- **Required work**
A verbatim copy of the records is required, with all pictures left out.

- **Entries provided**
= Beginning of Section =

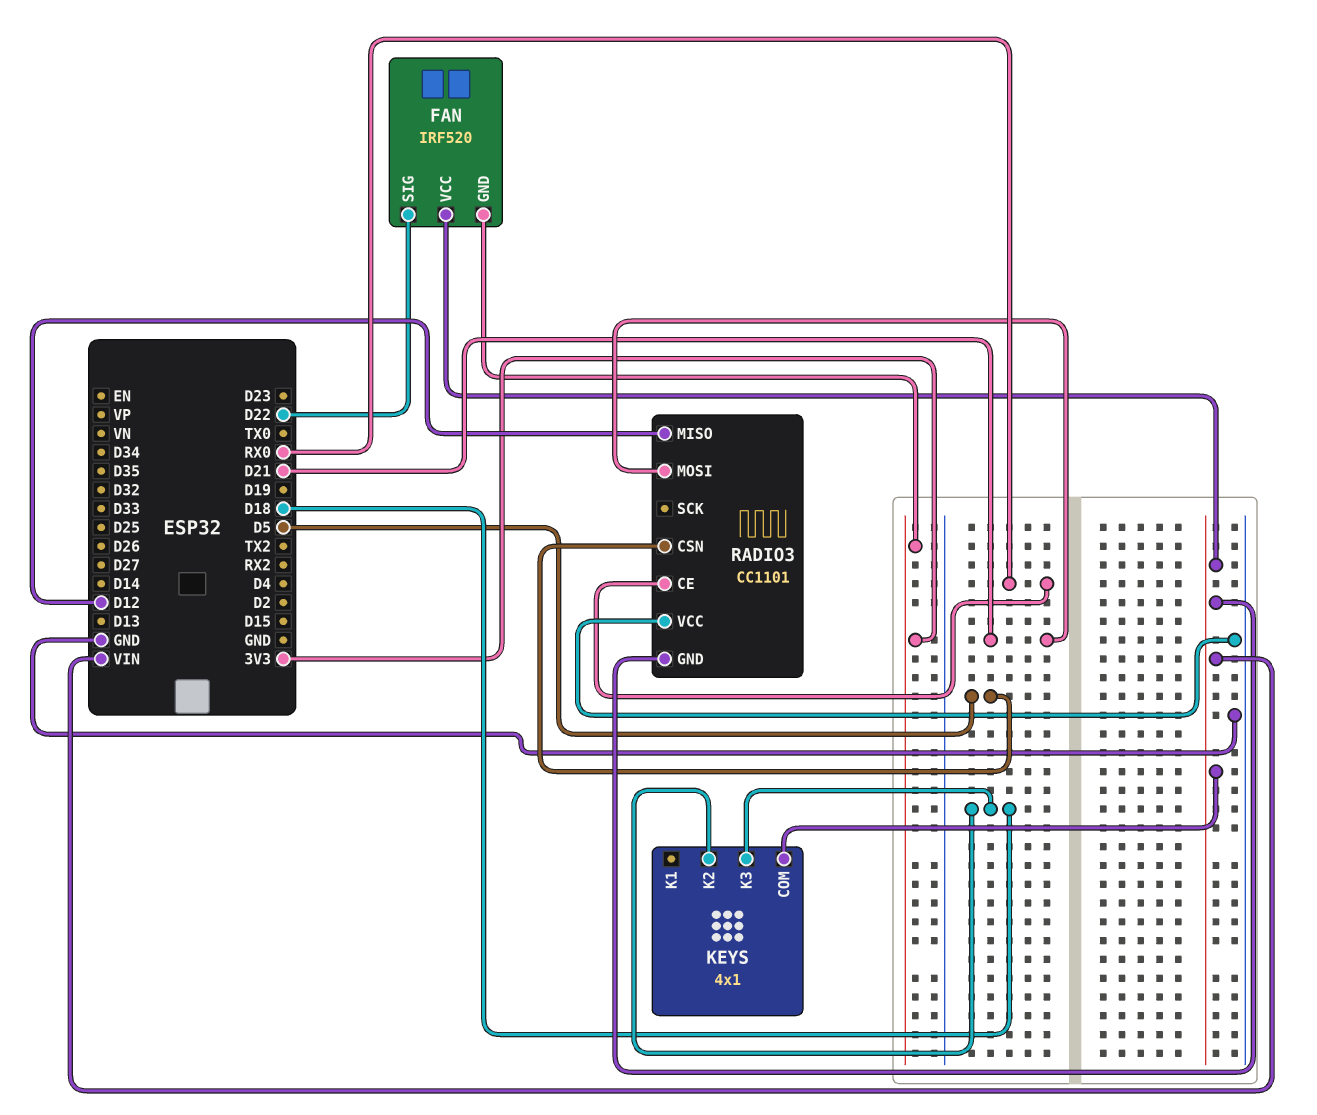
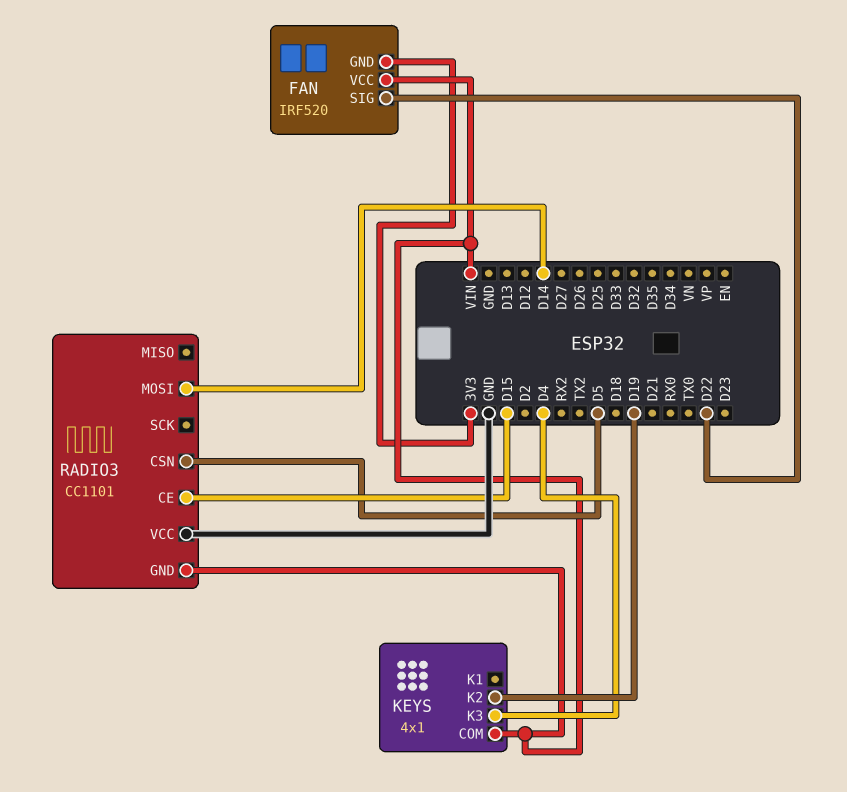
KEYS pin K2: D18 -> D19
KEYS pin K3: D18 -> D4
RADIO3 pin CE: RX0 -> D15
RADIO3 pin MISO: D12 -> none
RADIO3 pin MOSI: D21 -> D14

= End of Section =

- **Completed task**
KEYS pin K2: D18 -> D19
KEYS pin K3: D18 -> D4
RADIO3 pin CE: RX0 -> D15
RADIO3 pin MISO: D12 -> none
RADIO3 pin MOSI: D21 -> D14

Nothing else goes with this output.